> Work instructions: Every record below is to be restated word for word, and no picture is to be copied.

> Entries supplied:
----------
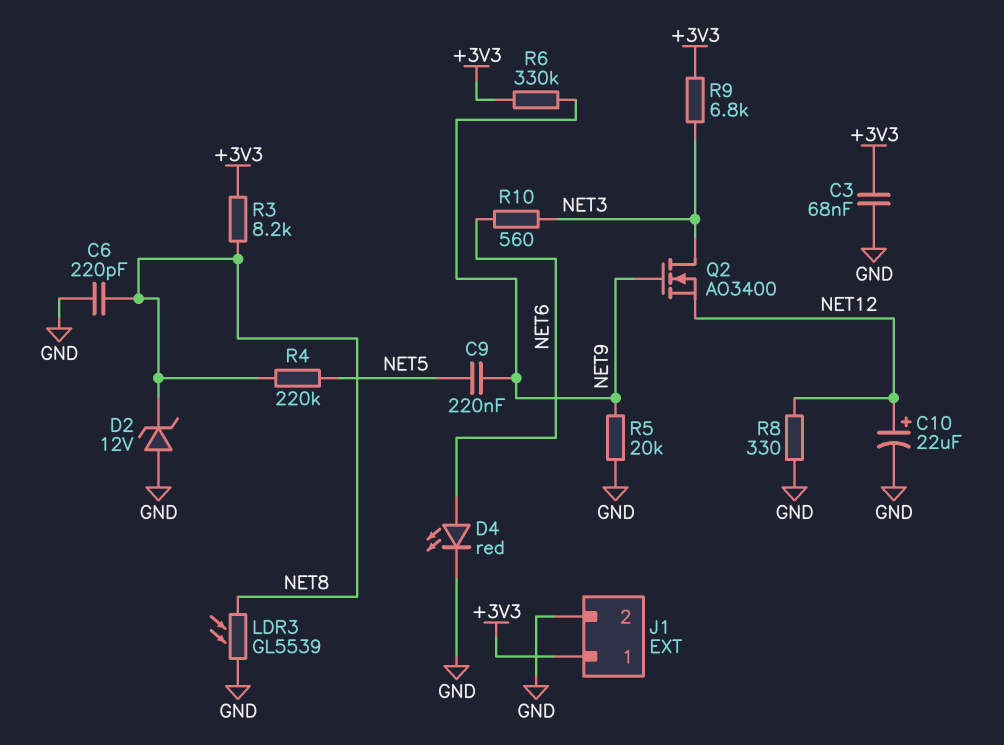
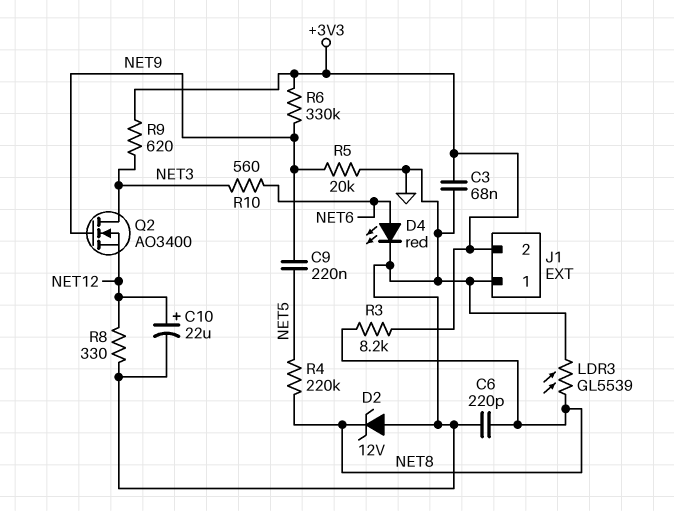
J1 pin 1: +3V3 -> GND
J1 pin 2: GND -> +3V3
R9: 6.8k (+3V3, NET3) -> 620 (+3V3, NET3)

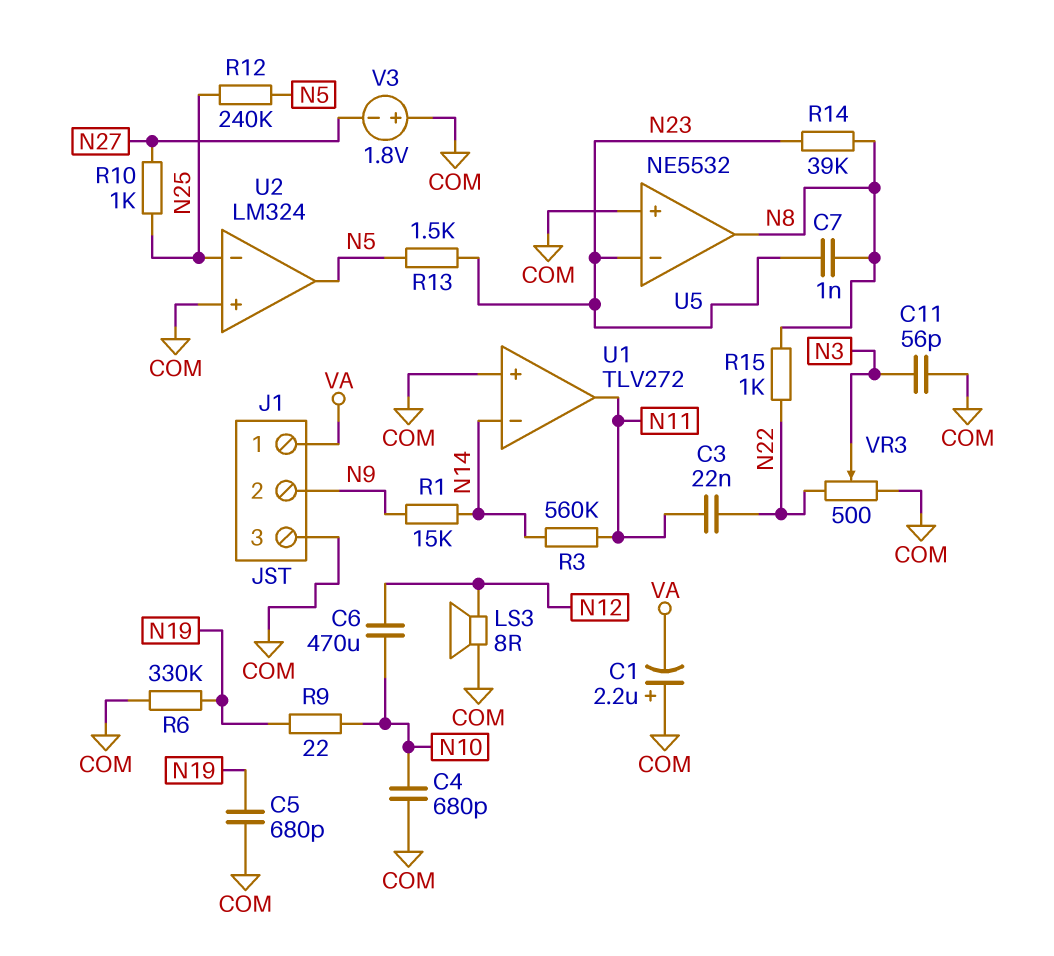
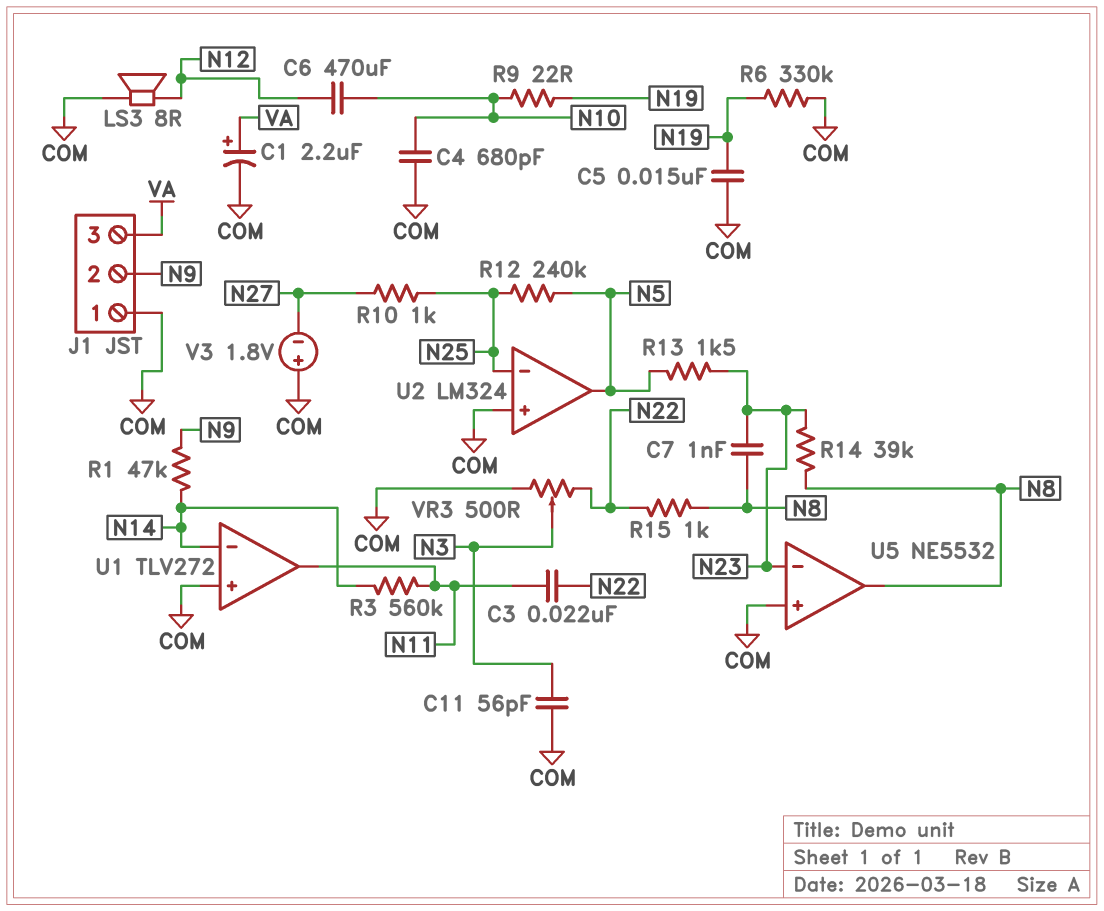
C1: 2.2uF (plus COM, minus VA) -> 2.2uF (plus VA, minus COM)
C5: 680pF (COM, N19) -> 15nF (COM, N19)
J1 pin 1: VA -> COM
J1 pin 3: COM -> VA
R1: 15k (N9, N14) -> 47k (N9, N14)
----------
> Answer space:
J1 pin 1: +3V3 -> GND
J1 pin 2: GND -> +3V3
R9: 6.8k (+3V3, NET3) -> 620 (+3V3, NET3)

C1: 2.2uF (plus COM, minus VA) -> 2.2uF (plus VA, minus COM)
C5: 680pF (COM, N19) -> 15nF (COM, N19)
J1 pin 1: VA -> COM
J1 pin 3: COM -> VA
R1: 15k (N9, N14) -> 47k (N9, N14)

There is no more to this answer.